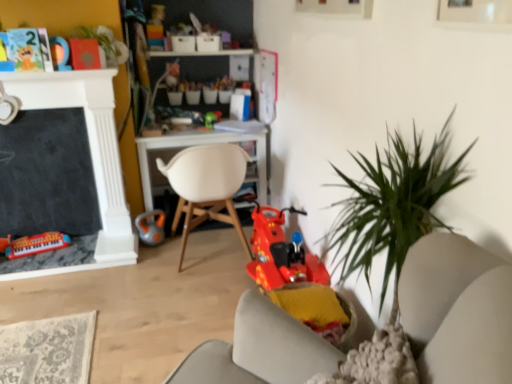
This screenshot has width=512, height=384. What do you see at coordinates (151, 227) in the screenshot?
I see `orange rubber kettlebell at center, acting as the 3th toy starting from the right` at bounding box center [151, 227].

Measure the distance between point (x=175, y=185) and camera.

Point (x=175, y=185) is 2.55 meters from camera.

The height and width of the screenshot is (384, 512). What are the coordinates of `green leafy plant at upper left` in the screenshot? It's located at (103, 43).

Considering the sizes of objects green leafy plant at upper left and shiny plastic scooter at center, which is the 4th toy from top to bottom, in the image provided, who is bigger, green leafy plant at upper left or shiny plastic scooter at center, which is the 4th toy from top to bottom,?

shiny plastic scooter at center, which is the 4th toy from top to bottom, is bigger.

From the image's perspective, who appears lower, green leafy plant at upper left or shiny plastic scooter at center, the 1th toy when ordered from right to left?

shiny plastic scooter at center, the 1th toy when ordered from right to left.

Is green leafy plant at upper left looking in the opposite direction of shiny plastic scooter at center, the second toy when ordered from bottom to top?

No, green leafy plant at upper left is not facing the opposite direction of shiny plastic scooter at center, the second toy when ordered from bottom to top.

Does green leafy plant at upper left touch shiny plastic scooter at center, the second toy when ordered from bottom to top?

No, green leafy plant at upper left is not with shiny plastic scooter at center, the second toy when ordered from bottom to top.

From the image's perspective, count 4th toys downward from the matte plastic toy at upper left, positioned as the 5th toy in bottom-to-top order, and point to it. Please provide its 2D coordinates.

[(36, 244)]

Consider the image. From a real-world perspective, is matte plastic toy at upper left, which ranks as the 1th toy in top-to-bottom order, under matte plastic keyboard at lower left, the first toy positioned from the bottom?

No, from a real-world perspective, matte plastic toy at upper left, which ranks as the 1th toy in top-to-bottom order, is not beneath matte plastic keyboard at lower left, the first toy positioned from the bottom.

Does matte plastic toy at upper left, which ranks as the 1th toy in top-to-bottom order, have a larger size compared to matte plastic keyboard at lower left, the fifth toy positioned from the top?

Actually, matte plastic toy at upper left, which ranks as the 1th toy in top-to-bottom order, might be smaller than matte plastic keyboard at lower left, the fifth toy positioned from the top.

Based on the photo, which of these two, matte plastic toy at upper left, the 2th toy from the left, or matte plastic keyboard at lower left, arranged as the first toy when viewed from the left, stands shorter?

With less height is matte plastic keyboard at lower left, arranged as the first toy when viewed from the left.

Do you think orange rubber kettlebell at center, placed as the third toy when sorted from left to right, is within white matte chair at center, or outside of it?

orange rubber kettlebell at center, placed as the third toy when sorted from left to right, is located beyond the bounds of white matte chair at center.

Find the location of a particular element. The image size is (512, 384). chair above the orange rubber kettlebell at center, the 3th toy viewed from the top (from a real-world perspective) is located at coordinates (206, 186).

From the image's perspective, is orange rubber kettlebell at center, acting as the 3th toy starting from the right, located above or below white matte chair at center?

Based on their image positions, orange rubber kettlebell at center, acting as the 3th toy starting from the right, is located beneath white matte chair at center.

Between green leafy plant at upper left and green plastic toy at center, the 4th toy when ordered from bottom to top, which one has smaller width?

Thinner between the two is green plastic toy at center, the 4th toy when ordered from bottom to top.

Is green plastic toy at center, the 2th toy in the top-to-bottom sequence, at the back of green leafy plant at upper left?

green leafy plant at upper left is not turned away from green plastic toy at center, the 2th toy in the top-to-bottom sequence.

Is point (100, 45) less distant than point (209, 123)?

That is True.

Is green leafy plant at upper left far from green plastic toy at center, placed as the 4th toy when sorted from left to right?

No, green leafy plant at upper left is not far from green plastic toy at center, placed as the 4th toy when sorted from left to right.

Choose the correct answer: Is green plastic toy at center, the 2th toy in the top-to-bottom sequence, inside green leafy plant at upper left or outside it?

green plastic toy at center, the 2th toy in the top-to-bottom sequence, is outside green leafy plant at upper left.

Looking at this image, from a real-world perspective, does green plastic toy at center, placed as the 4th toy when sorted from left to right, sit lower than green leafy plant at upper left?

Yes, from a real-world perspective, green plastic toy at center, placed as the 4th toy when sorted from left to right, is below green leafy plant at upper left.

Consider the image. Considering the sizes of objects green plastic toy at center, the 2th toy in the top-to-bottom sequence, and green leafy plant at upper left in the image provided, who is taller, green plastic toy at center, the 2th toy in the top-to-bottom sequence, or green leafy plant at upper left?

With more height is green leafy plant at upper left.

Which of these two, matte plastic toy at upper left, which is the fourth toy in right-to-left order, or green plastic toy at center, the 4th toy when ordered from bottom to top, is wider?

green plastic toy at center, the 4th toy when ordered from bottom to top, is wider.

Which is correct: matte plastic toy at upper left, which ranks as the 1th toy in top-to-bottom order, is inside green plastic toy at center, the 4th toy when ordered from bottom to top, or outside of it?

matte plastic toy at upper left, which ranks as the 1th toy in top-to-bottom order, cannot be found inside green plastic toy at center, the 4th toy when ordered from bottom to top.

Locate an element on the screen. The height and width of the screenshot is (384, 512). toy that is the 3rd object located in front of the green plastic toy at center, the 4th toy when ordered from bottom to top is located at coordinates (60, 53).

Considering the sizes of objects shiny plastic scooter at center, the second toy when ordered from bottom to top, and white matte chair at center in the image provided, who is taller, shiny plastic scooter at center, the second toy when ordered from bottom to top, or white matte chair at center?

white matte chair at center is taller.

Measure the distance from shiny plastic scooter at center, the 1th toy when ordered from right to left, to white matte chair at center.

A distance of 20.00 inches exists between shiny plastic scooter at center, the 1th toy when ordered from right to left, and white matte chair at center.

There is a white matte chair at center. Where is `the 1st toy below it (from a real-world perspective)`? The image size is (512, 384). the 1st toy below it (from a real-world perspective) is located at coordinates (281, 252).

Is shiny plastic scooter at center, which is the 4th toy from top to bottom, turned away from white matte chair at center?

shiny plastic scooter at center, which is the 4th toy from top to bottom, does not have its back to white matte chair at center.

Find the location of `the 3rd toy counting from the right side of the green leafy plant at upper left`. the 3rd toy counting from the right side of the green leafy plant at upper left is located at coordinates (281, 252).

Where is `the 4th toy above the matte plastic keyboard at lower left, the fifth toy viewed from the right (from the image's perspective)`? This screenshot has width=512, height=384. the 4th toy above the matte plastic keyboard at lower left, the fifth toy viewed from the right (from the image's perspective) is located at coordinates (60, 53).

Based on their spatial positions, is white matte chair at center or green leafy plant at upper left further from shiny plastic scooter at center, the 1th toy when ordered from right to left?

Based on the image, green leafy plant at upper left appears to be further to shiny plastic scooter at center, the 1th toy when ordered from right to left.

Considering their positions, is green plastic toy at center, placed as the 4th toy when sorted from left to right, positioned closer to matte plastic keyboard at lower left, arranged as the first toy when viewed from the left, than orange rubber kettlebell at center, the 3th toy viewed from the top?

Based on the image, orange rubber kettlebell at center, the 3th toy viewed from the top, appears to be nearer to matte plastic keyboard at lower left, arranged as the first toy when viewed from the left.

Estimate the real-world distances between objects in this image. Which object is closer to green leafy plant at upper left, matte plastic toy at upper left, which ranks as the 1th toy in top-to-bottom order, or orange rubber kettlebell at center, acting as the 3th toy starting from the right?

matte plastic toy at upper left, which ranks as the 1th toy in top-to-bottom order.

Looking at the image, which one is located closer to matte plastic keyboard at lower left, arranged as the first toy when viewed from the left, shiny plastic scooter at center, the 1th toy when ordered from right to left, or green leafy plant at upper left?

green leafy plant at upper left is closer to matte plastic keyboard at lower left, arranged as the first toy when viewed from the left.

Based on their spatial positions, is matte plastic toy at upper left, the 2th toy from the left, or matte plastic keyboard at lower left, the fifth toy positioned from the top, closer to green leafy plant at upper left?

matte plastic toy at upper left, the 2th toy from the left, lies closer to green leafy plant at upper left than the other object.

Estimate the real-world distances between objects in this image. Which object is closer to matte plastic toy at upper left, positioned as the 5th toy in bottom-to-top order, matte plastic keyboard at lower left, arranged as the first toy when viewed from the left, or shiny plastic scooter at center, the second toy when ordered from bottom to top?

The object closer to matte plastic toy at upper left, positioned as the 5th toy in bottom-to-top order, is matte plastic keyboard at lower left, arranged as the first toy when viewed from the left.

When comparing their distances from white matte chair at center, does matte plastic toy at upper left, the 2th toy from the left, or matte plastic keyboard at lower left, the fifth toy viewed from the right, seem closer?

matte plastic keyboard at lower left, the fifth toy viewed from the right.

Considering their positions, is green leafy plant at upper left positioned closer to matte plastic keyboard at lower left, the first toy positioned from the bottom, than green plastic toy at center, placed as the 4th toy when sorted from left to right?

Among the two, green leafy plant at upper left is located nearer to matte plastic keyboard at lower left, the first toy positioned from the bottom.

Find the location of a particular element. This screenshot has width=512, height=384. chair between matte plastic toy at upper left, which is the fourth toy in right-to-left order, and shiny plastic scooter at center, which is the 4th toy from top to bottom, from left to right is located at coordinates (206, 186).

Find the location of a particular element. The image size is (512, 384). chair between matte plastic toy at upper left, positioned as the 5th toy in bottom-to-top order, and matte plastic keyboard at lower left, the first toy positioned from the bottom, in the vertical direction is located at coordinates (x=206, y=186).

At what (x,y) coordinates should I click in order to perform the action: click on chair between matte plastic keyboard at lower left, the first toy positioned from the bottom, and shiny plastic scooter at center, the second toy when ordered from bottom to top, in the horizontal direction. Please return your answer as a coordinate pair (x, y). This screenshot has width=512, height=384. Looking at the image, I should click on (206, 186).

Locate an element on the screen. The height and width of the screenshot is (384, 512). chair between matte plastic toy at upper left, positioned as the 5th toy in bottom-to-top order, and orange rubber kettlebell at center, acting as the 3th toy starting from the right, from top to bottom is located at coordinates (206, 186).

(REQUIREMENTS)
Reproduce word for word everything from the start of the lines above down to and including the line that contains "bottom, is bigger.", with the pictures left out.

(ANSWER TO THE EXERCISE)
This screenshot has width=512, height=384. What do you see at coordinates (151, 227) in the screenshot?
I see `orange rubber kettlebell at center, acting as the 3th toy starting from the right` at bounding box center [151, 227].

Measure the distance between point (x=175, y=185) and camera.

Point (x=175, y=185) is 2.55 meters from camera.

The height and width of the screenshot is (384, 512). What are the coordinates of `green leafy plant at upper left` in the screenshot? It's located at (103, 43).

Considering the sizes of objects green leafy plant at upper left and shiny plastic scooter at center, which is the 4th toy from top to bottom, in the image provided, who is bigger, green leafy plant at upper left or shiny plastic scooter at center, which is the 4th toy from top to bottom,?

shiny plastic scooter at center, which is the 4th toy from top to bottom, is bigger.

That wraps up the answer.